Assignment
Which lines below contain "star"? Copy every one of them.

Given records
┌────────

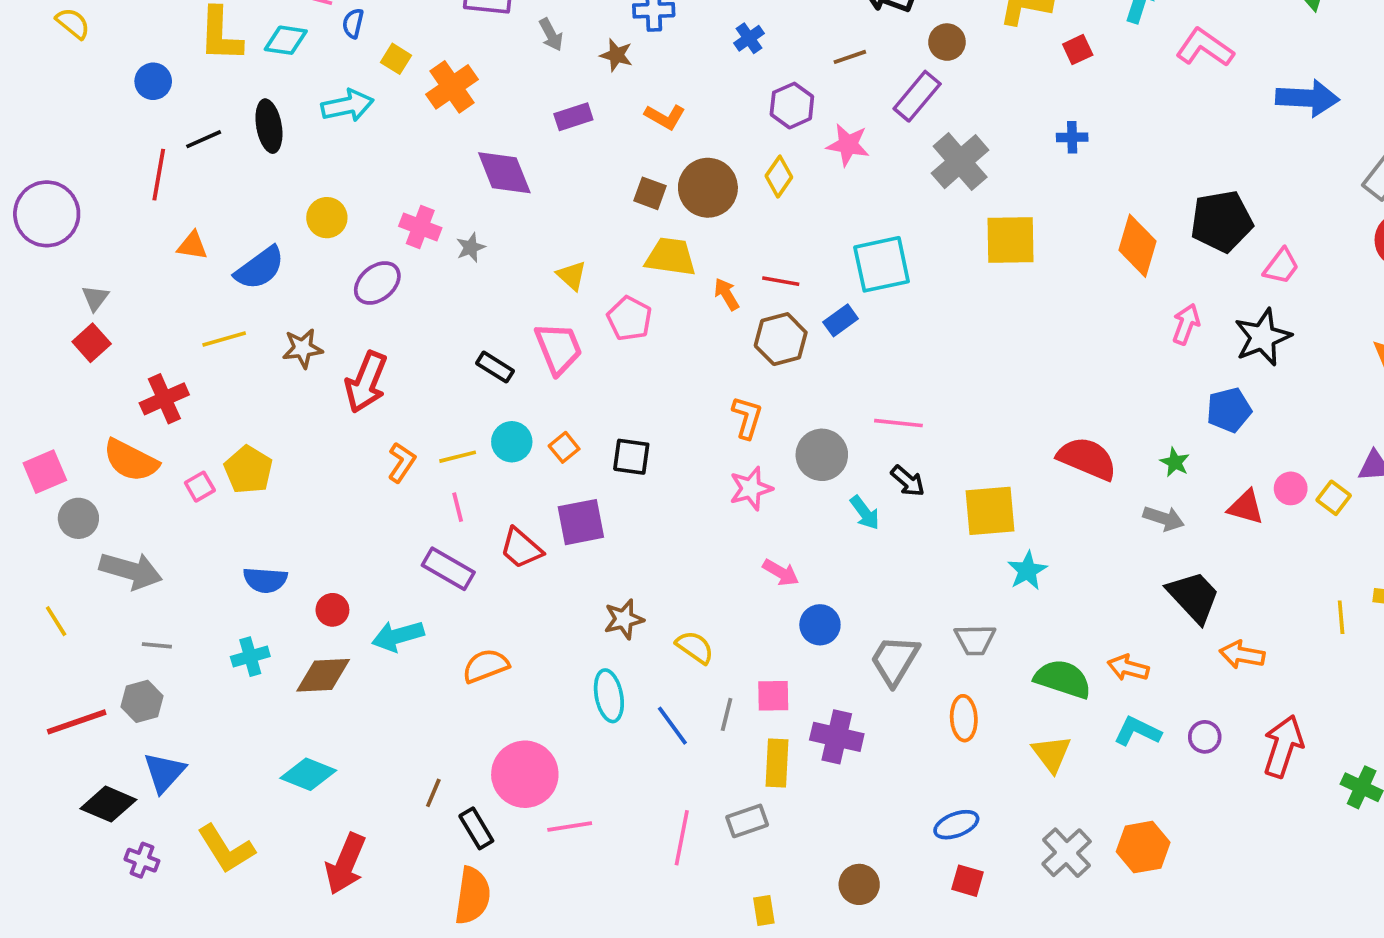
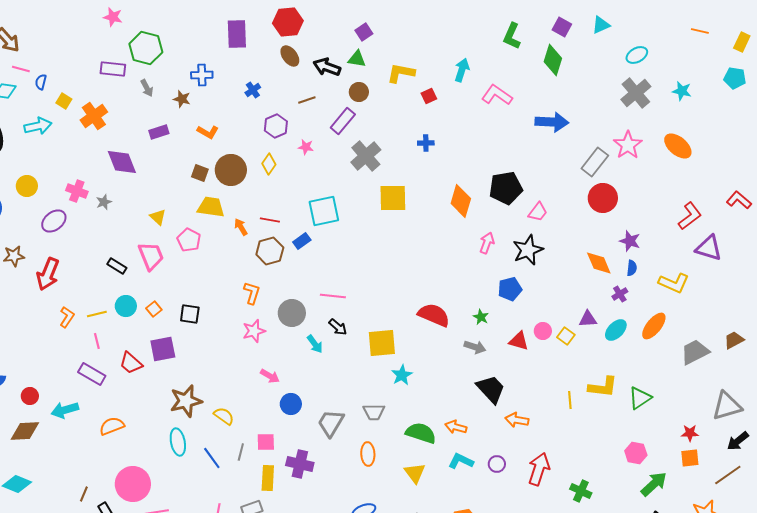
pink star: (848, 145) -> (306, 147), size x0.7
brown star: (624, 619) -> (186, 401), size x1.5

└────────
┌────────

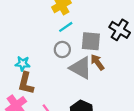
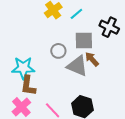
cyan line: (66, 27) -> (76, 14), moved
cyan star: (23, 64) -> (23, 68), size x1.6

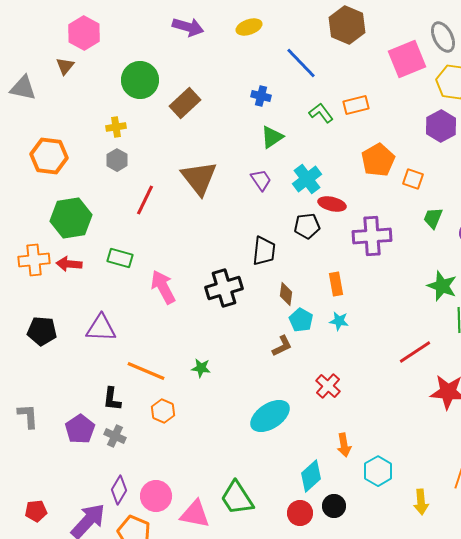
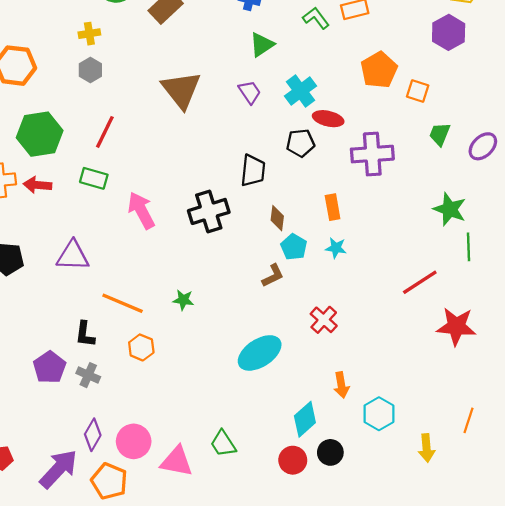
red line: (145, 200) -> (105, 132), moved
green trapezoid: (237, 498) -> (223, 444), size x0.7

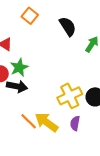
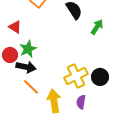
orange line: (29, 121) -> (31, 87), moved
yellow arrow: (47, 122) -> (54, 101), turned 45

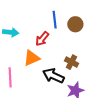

└────────

Expected answer
pink star: (848, 145) -> (306, 147), size x0.7
brown star: (624, 619) -> (186, 401), size x1.5
cyan star: (23, 64) -> (23, 68), size x1.6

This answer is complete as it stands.